# Aim of the exercise:
How do the lines below between the ones holding "(894, 562) = (301, 174): none -> grey lamp" and "(921, 362) = (175, 143): purple", inclusive, read? Give them again exactly, with no other lines.

# Listed entries:
■ ■ ■ ■ ■
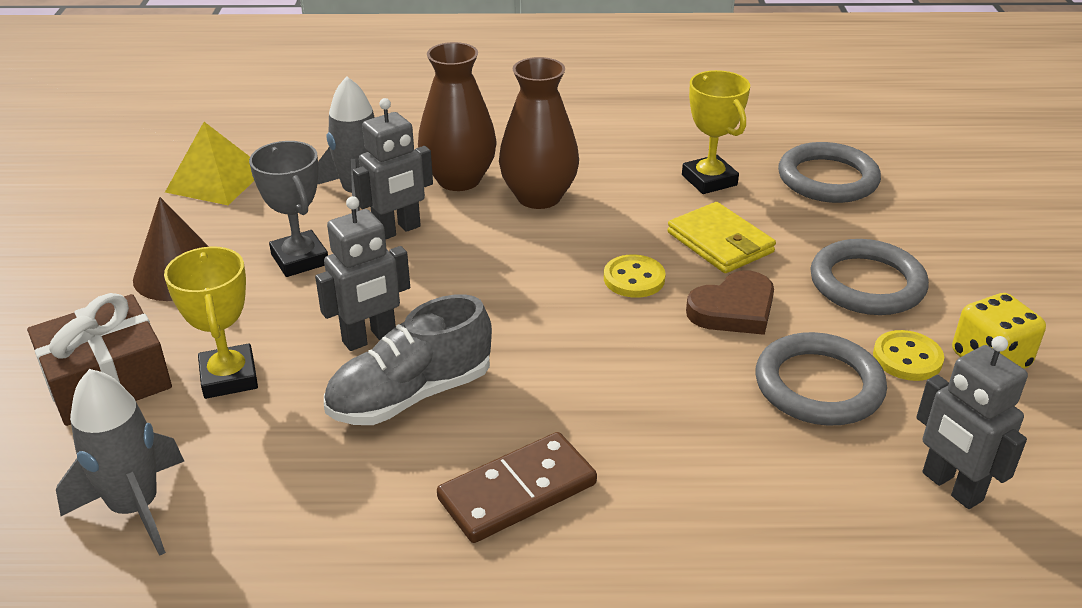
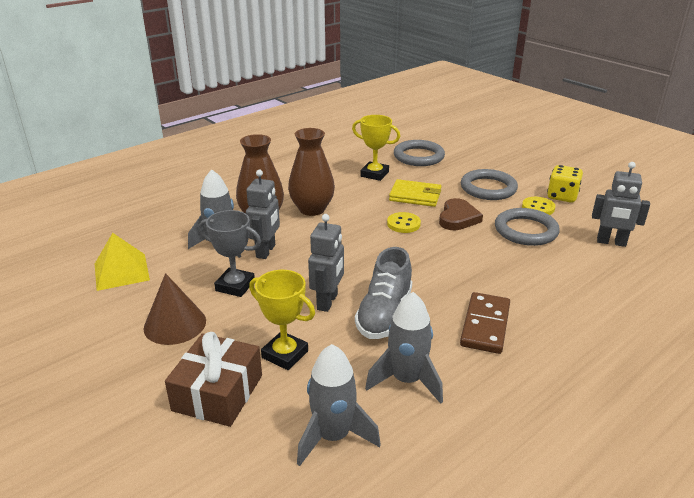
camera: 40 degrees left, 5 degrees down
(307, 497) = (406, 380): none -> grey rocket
■ ■ ■ ■ ■
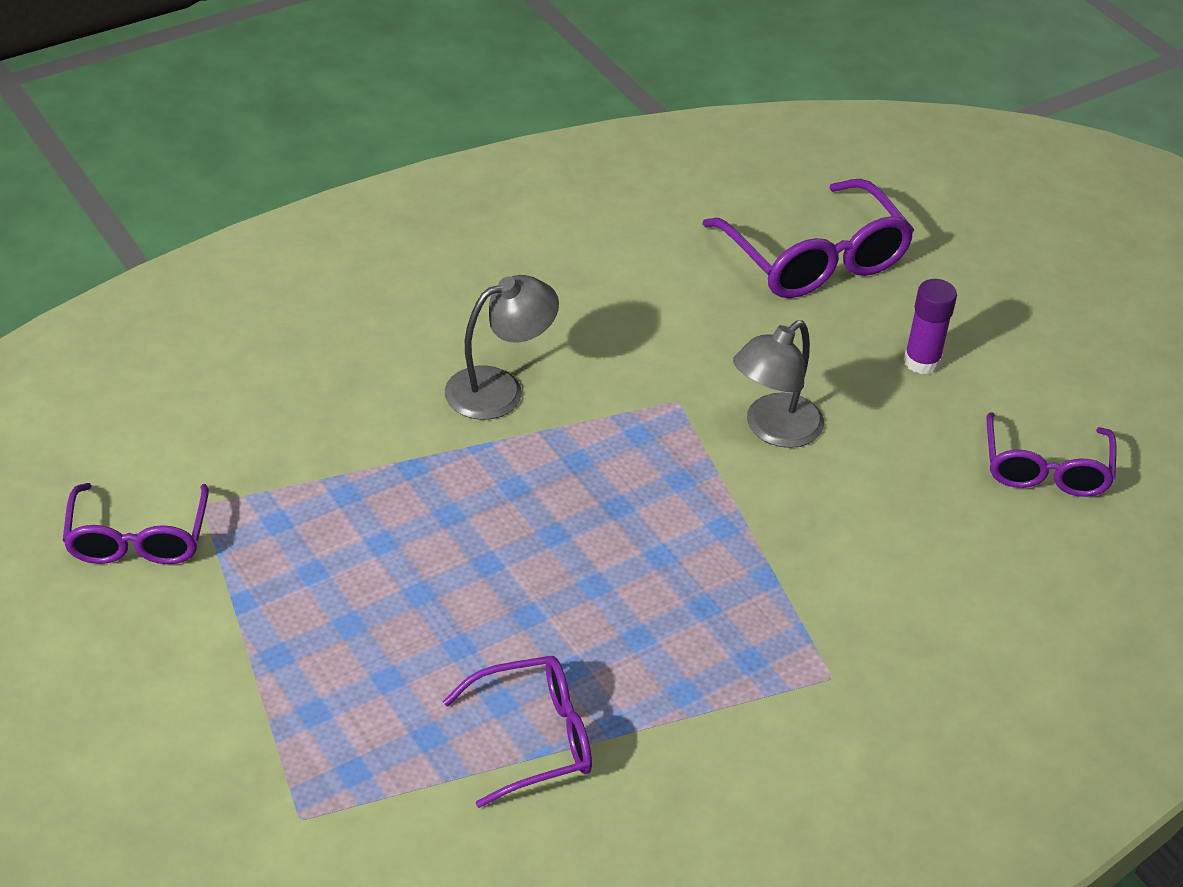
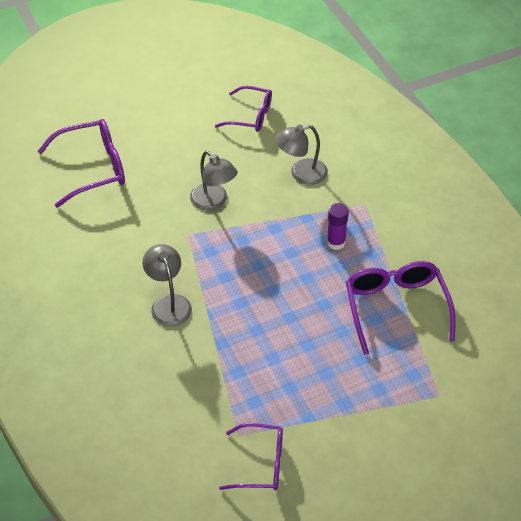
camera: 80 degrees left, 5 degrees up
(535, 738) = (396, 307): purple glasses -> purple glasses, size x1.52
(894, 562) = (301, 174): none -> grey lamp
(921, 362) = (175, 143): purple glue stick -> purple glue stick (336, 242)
■ ■ ■ ■ ■
# Task response:
(894, 562) = (301, 174): none -> grey lamp
(921, 362) = (175, 143): purple glue stick -> purple glue stick (336, 242)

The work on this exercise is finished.